◆ **Directions for this task**
Scan the records beneath this line for the line holding "camera: 80 degrees right, 20 degrees up" and the line holding "(332, 403) = (278, 407): pink", then transcribe exactly those two and all lines between.

== Records for the exercise

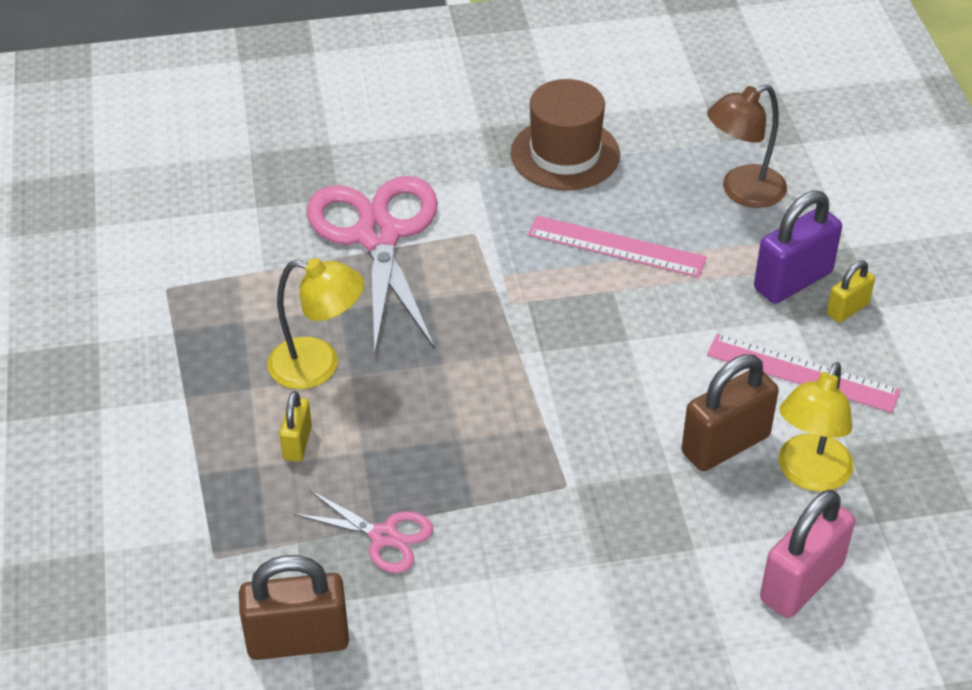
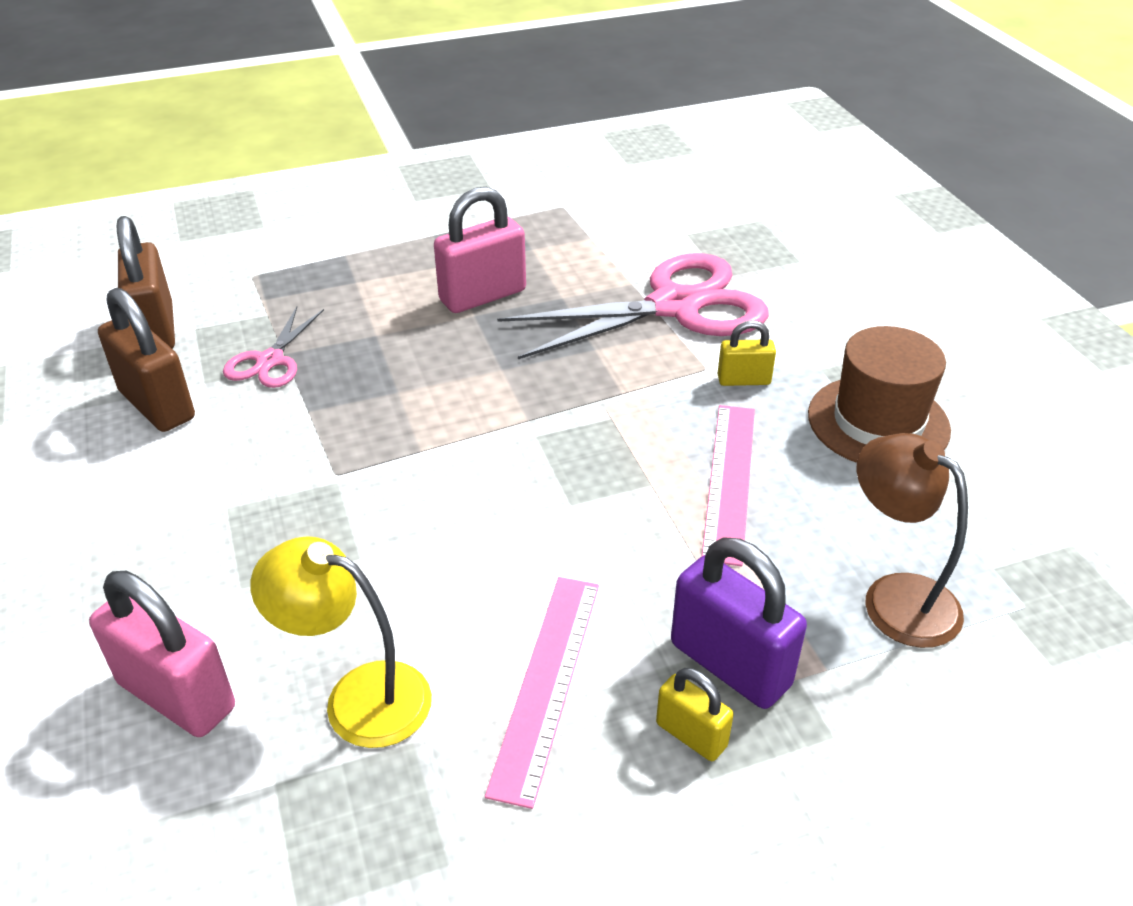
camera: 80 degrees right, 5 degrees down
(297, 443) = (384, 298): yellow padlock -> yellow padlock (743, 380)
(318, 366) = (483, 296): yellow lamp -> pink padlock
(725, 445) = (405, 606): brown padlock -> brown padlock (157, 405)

====
== Records for the exercise

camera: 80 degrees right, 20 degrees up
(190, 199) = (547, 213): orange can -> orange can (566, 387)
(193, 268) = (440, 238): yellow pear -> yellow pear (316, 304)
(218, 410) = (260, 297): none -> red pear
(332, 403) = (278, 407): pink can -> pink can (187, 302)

====
== Records for the exercise

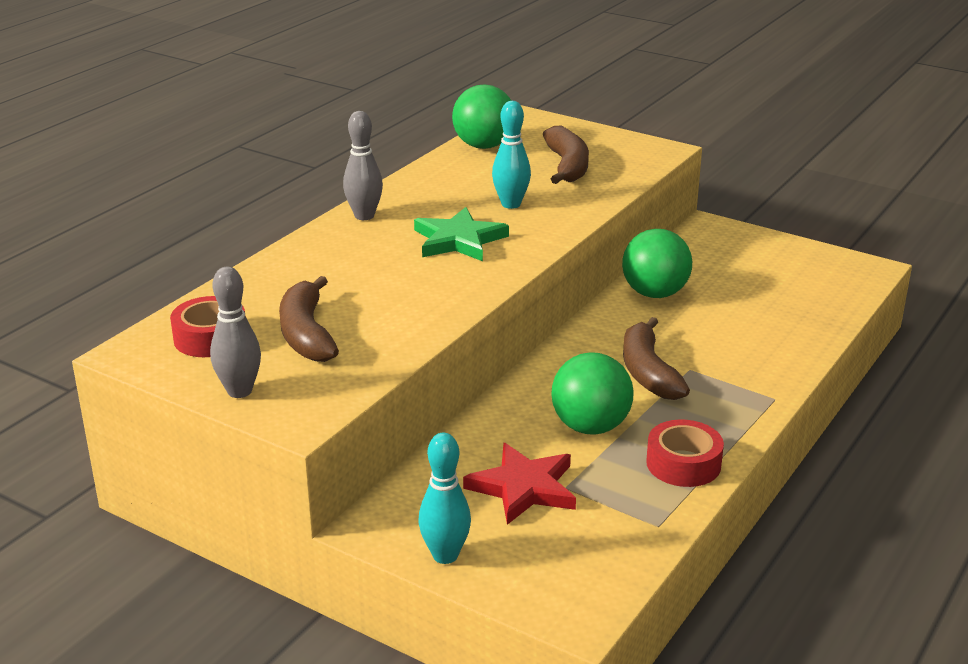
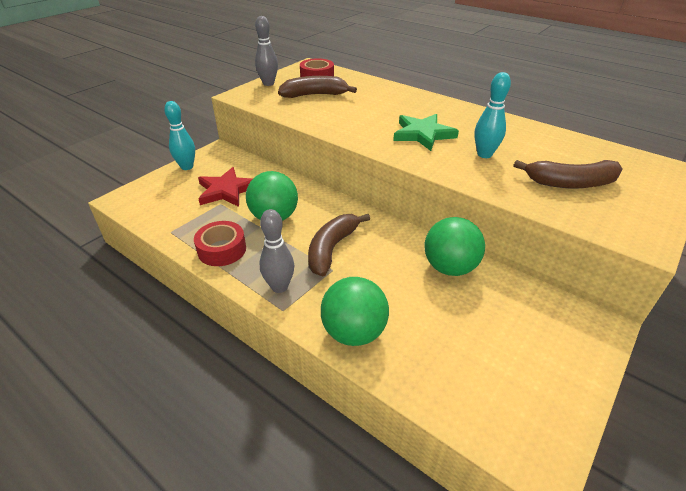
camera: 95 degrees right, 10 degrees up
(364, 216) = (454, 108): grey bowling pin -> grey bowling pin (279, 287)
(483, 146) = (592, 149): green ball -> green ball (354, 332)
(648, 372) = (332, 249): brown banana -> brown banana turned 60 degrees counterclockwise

====

◆ **Task result**
camera: 80 degrees right, 20 degrees up
(190, 199) = (547, 213): orange can -> orange can (566, 387)
(193, 268) = (440, 238): yellow pear -> yellow pear (316, 304)
(218, 410) = (260, 297): none -> red pear
(332, 403) = (278, 407): pink can -> pink can (187, 302)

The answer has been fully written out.